#### Task input ####

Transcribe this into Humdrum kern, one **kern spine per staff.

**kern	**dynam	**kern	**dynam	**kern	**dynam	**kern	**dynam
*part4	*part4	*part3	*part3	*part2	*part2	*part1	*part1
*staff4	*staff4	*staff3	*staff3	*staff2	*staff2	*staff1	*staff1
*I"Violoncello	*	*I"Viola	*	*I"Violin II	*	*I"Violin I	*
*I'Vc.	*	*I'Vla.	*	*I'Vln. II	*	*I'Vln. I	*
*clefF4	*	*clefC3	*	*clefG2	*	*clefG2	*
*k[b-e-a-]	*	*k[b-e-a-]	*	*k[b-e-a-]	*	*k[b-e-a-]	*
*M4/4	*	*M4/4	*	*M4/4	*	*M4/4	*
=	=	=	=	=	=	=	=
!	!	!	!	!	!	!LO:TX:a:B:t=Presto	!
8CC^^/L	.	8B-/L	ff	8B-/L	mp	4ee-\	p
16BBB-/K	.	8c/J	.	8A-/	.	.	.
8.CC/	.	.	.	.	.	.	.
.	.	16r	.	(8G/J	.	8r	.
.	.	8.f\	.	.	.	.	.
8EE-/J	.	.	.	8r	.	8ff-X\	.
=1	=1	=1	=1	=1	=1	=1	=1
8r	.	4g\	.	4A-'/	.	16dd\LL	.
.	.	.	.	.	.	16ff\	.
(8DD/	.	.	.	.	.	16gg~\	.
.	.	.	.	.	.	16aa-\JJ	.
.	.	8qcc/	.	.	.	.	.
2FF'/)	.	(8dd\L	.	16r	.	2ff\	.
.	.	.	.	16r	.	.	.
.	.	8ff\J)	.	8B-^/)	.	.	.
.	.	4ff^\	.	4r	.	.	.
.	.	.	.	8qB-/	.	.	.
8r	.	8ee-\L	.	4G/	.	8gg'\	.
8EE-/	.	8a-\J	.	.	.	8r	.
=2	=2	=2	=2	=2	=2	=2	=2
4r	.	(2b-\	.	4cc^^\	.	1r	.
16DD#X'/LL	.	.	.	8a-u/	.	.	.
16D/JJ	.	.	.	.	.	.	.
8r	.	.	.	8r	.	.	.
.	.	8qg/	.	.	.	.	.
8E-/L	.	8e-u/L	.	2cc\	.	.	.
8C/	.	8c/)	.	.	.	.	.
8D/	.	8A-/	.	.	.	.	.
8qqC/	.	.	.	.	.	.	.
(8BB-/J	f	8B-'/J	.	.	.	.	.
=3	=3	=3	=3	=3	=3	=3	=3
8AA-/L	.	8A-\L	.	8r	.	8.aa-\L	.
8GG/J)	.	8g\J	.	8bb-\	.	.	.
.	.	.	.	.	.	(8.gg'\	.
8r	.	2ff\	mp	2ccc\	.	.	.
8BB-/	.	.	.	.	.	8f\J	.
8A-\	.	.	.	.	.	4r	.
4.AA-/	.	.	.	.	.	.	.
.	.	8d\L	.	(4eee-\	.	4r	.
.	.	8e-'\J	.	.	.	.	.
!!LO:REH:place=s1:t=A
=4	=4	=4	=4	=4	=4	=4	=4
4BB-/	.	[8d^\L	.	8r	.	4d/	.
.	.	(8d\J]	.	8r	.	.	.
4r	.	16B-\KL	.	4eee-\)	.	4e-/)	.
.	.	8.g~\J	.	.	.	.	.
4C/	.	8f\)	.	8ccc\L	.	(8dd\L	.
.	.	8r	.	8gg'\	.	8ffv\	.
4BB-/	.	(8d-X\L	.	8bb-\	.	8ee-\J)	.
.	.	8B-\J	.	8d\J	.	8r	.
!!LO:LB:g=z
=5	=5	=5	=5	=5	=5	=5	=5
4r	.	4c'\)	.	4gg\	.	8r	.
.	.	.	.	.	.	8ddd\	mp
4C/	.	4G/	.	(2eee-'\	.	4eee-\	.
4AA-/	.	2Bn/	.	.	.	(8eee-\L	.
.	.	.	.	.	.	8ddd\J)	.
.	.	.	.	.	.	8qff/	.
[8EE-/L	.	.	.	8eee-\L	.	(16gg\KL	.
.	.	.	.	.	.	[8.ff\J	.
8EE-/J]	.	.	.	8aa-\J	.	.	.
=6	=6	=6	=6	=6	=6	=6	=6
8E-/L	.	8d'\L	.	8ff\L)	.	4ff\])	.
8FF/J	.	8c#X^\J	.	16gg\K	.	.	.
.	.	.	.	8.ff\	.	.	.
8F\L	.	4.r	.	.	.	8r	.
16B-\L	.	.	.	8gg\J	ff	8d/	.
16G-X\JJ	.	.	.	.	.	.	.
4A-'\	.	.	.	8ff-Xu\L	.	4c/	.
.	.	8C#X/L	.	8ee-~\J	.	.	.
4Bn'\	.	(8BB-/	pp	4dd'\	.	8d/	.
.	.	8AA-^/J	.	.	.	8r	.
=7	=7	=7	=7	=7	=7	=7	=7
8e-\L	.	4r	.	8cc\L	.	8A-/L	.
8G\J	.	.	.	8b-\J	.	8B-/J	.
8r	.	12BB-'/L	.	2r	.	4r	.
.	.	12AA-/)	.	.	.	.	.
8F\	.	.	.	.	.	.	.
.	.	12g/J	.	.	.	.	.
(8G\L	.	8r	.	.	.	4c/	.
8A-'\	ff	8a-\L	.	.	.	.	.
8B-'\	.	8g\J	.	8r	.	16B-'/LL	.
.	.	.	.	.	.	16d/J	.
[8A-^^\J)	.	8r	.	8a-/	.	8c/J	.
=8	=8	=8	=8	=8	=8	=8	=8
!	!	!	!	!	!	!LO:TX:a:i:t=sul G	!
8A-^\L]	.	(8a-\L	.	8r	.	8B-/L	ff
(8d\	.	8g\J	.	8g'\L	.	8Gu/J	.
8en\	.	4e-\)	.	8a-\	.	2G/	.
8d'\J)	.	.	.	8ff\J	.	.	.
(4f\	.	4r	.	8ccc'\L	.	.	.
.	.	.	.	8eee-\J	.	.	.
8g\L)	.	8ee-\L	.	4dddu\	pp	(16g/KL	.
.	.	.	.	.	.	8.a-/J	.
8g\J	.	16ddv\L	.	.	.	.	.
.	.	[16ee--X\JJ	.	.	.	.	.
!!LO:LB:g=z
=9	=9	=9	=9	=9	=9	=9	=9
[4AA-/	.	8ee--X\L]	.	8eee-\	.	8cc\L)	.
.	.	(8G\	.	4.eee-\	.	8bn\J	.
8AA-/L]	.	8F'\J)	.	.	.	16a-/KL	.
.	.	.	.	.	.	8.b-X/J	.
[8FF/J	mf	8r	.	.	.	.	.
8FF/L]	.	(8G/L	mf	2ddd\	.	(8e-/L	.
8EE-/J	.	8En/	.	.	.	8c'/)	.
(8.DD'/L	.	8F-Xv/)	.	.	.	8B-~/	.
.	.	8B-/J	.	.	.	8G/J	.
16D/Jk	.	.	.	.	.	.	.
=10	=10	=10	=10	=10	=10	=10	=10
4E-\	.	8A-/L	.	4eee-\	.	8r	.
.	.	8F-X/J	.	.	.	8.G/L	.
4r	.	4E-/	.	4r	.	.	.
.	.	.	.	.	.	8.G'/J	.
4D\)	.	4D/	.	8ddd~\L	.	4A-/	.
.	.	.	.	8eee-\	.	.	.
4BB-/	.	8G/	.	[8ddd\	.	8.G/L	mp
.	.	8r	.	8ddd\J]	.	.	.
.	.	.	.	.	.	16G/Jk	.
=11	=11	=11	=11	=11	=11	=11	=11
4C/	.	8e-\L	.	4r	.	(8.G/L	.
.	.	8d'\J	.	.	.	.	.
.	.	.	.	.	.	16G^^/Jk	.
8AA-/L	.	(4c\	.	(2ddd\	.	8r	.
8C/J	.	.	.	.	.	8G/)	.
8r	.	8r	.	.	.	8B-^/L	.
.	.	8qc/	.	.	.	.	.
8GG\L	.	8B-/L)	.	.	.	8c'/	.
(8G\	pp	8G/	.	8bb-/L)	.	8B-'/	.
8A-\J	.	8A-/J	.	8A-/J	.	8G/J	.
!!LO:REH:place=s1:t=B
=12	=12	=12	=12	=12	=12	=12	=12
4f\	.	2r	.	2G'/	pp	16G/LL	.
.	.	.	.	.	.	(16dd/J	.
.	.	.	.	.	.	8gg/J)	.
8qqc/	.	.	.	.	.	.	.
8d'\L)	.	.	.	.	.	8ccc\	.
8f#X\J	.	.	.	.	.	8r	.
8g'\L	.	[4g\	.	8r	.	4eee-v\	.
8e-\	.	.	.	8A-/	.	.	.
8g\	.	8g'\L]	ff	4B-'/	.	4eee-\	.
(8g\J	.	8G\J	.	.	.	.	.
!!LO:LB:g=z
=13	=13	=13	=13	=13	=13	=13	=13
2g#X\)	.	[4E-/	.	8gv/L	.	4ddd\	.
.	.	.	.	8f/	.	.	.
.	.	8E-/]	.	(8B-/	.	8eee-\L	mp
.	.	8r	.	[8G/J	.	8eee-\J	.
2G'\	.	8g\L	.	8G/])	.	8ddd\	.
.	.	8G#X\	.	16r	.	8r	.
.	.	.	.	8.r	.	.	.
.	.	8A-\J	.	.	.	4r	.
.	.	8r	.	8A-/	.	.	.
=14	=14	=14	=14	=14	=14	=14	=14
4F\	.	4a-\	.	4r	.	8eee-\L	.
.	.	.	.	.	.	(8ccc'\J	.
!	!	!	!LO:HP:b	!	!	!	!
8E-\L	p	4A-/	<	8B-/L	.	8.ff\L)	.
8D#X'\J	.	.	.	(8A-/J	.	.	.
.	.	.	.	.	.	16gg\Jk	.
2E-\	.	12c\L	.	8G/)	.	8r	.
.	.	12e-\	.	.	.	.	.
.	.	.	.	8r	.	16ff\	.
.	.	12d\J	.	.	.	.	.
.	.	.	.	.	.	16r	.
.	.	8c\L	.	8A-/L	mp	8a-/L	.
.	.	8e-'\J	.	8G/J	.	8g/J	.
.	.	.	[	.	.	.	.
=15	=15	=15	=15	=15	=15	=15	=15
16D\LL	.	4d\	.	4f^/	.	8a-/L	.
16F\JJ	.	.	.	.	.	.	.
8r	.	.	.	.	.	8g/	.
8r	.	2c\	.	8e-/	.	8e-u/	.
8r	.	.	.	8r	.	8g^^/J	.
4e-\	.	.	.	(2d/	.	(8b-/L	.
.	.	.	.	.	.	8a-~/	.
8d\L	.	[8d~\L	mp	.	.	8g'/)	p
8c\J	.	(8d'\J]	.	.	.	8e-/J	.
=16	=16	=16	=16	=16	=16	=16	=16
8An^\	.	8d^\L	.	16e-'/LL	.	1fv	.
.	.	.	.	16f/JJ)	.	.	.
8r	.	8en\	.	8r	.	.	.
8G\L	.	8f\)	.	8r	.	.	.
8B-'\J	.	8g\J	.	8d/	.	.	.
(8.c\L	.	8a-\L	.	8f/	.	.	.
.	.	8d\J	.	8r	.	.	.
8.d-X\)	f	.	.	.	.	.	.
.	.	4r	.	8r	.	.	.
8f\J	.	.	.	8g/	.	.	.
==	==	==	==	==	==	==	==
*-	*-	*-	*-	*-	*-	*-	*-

####

◆ Objective
Could you extract every line of the records that contains the string "kern"? Only matches in the same case count.

◆ Answer for this exercise
Transcribe this into Humdrum kern, one **kern spine per staff.
**kern	**dynam	**kern	**dynam	**kern	**dynam	**kern	**dynam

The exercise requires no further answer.